Records from a collection:
────────────────

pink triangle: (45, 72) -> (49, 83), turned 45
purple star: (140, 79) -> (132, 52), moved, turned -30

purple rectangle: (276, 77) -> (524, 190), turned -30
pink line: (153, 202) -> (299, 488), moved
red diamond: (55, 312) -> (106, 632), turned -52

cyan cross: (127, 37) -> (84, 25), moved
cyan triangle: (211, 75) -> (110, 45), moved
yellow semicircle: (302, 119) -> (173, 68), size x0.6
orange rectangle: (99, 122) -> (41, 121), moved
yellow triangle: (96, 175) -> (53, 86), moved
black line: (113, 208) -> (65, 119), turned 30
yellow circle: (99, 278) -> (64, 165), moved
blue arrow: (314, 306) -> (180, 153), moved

────────────────

This exercise asks for the line with "orange rectangle: (99, 122)" and all lines after it through the end of the records above, retyped exactly and with nothing else.

orange rectangle: (99, 122) -> (41, 121), moved
yellow triangle: (96, 175) -> (53, 86), moved
black line: (113, 208) -> (65, 119), turned 30
yellow circle: (99, 278) -> (64, 165), moved
blue arrow: (314, 306) -> (180, 153), moved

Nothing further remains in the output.